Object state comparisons
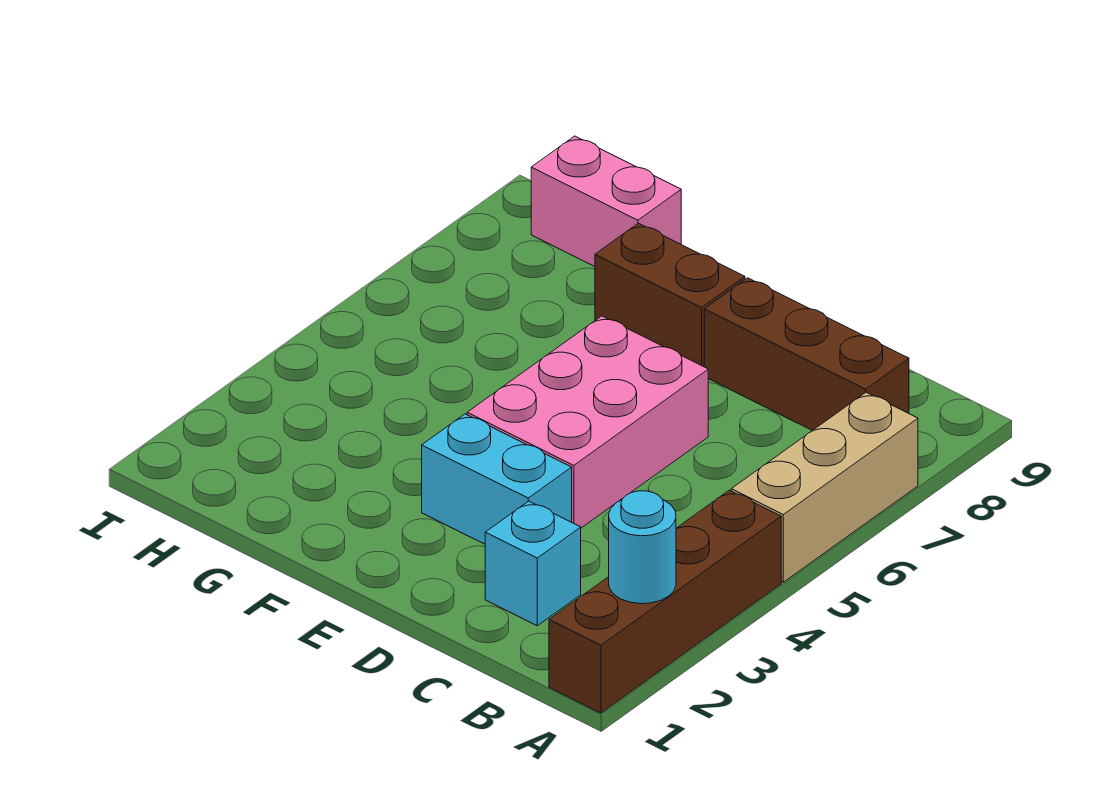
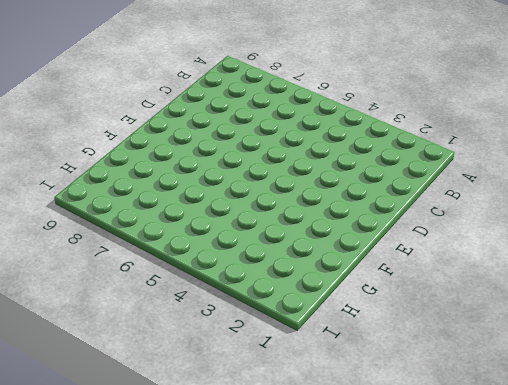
none -> brown 1x4 brick [549,490,781,713]
none -> tan 1x3 brick [731,392,918,582]

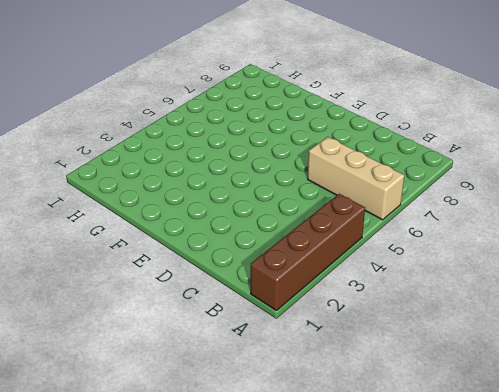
tan 1x3 brick [308,137,404,220] -> tan 1x3 brick turned to [731,392,918,582]
none -> brown 1x3 brick [704,278,909,431]
none -> cyan 1x1 brick [485,501,581,626]

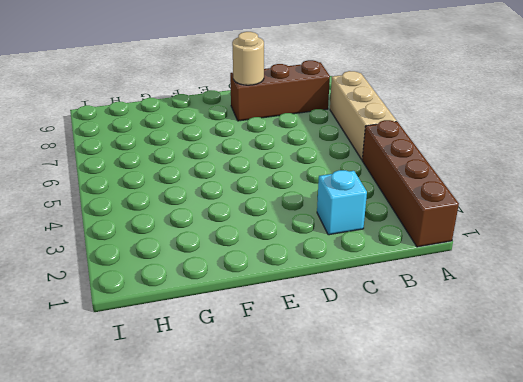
tan 1x1 round brick [232,32,264,85] -> none
none -> cyan 1x2 brick [422,414,572,544]
none -> pink 2x3 brick [467,316,708,528]

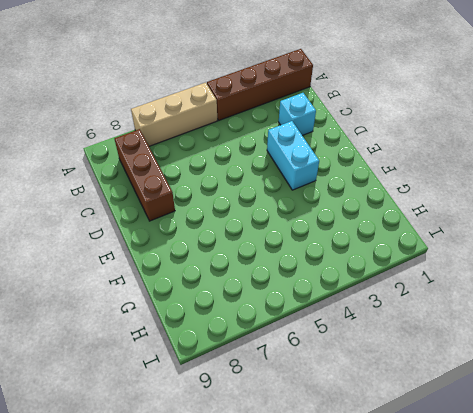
none -> pink 2x3 brick [467,316,708,528]
none -> brown 1x2 brick [595,223,745,367]

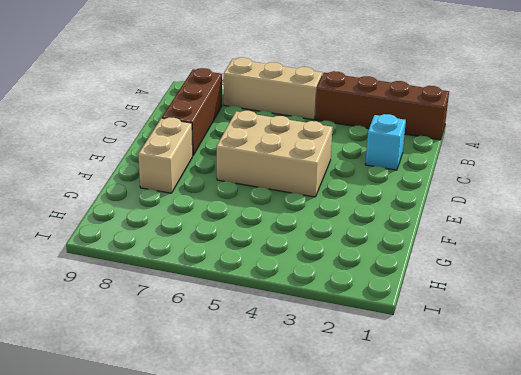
tan 2x3 brick [217,111,333,197] -> pink 2x3 brick [467,316,708,528]
tan 1x2 brick [138,118,193,193] -> brown 1x2 brick [595,223,745,367]
none -> cyan 1x2 brick [422,414,572,544]
none -> pink 1x2 brick [531,136,681,266]

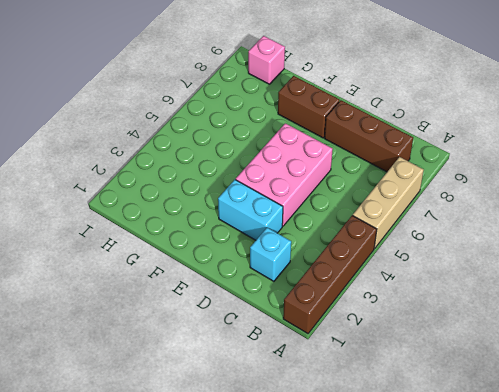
pink 1x1 brick [248,36,285,84] -> pink 1x2 brick [531,136,681,266]
none -> cyan 1x1 round brick [609,491,676,604]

# PROBLEM TO SOLVE
Copy only this, please: the line with "none -> pink 1x2 brick [531,136,681,266]" and every line after it through the end of the data, with no pictures.

# RESPONSE FOR THIS EXERCISE
none -> pink 1x2 brick [531,136,681,266]

pink 1x1 brick [248,36,285,84] -> pink 1x2 brick [531,136,681,266]
none -> cyan 1x1 round brick [609,491,676,604]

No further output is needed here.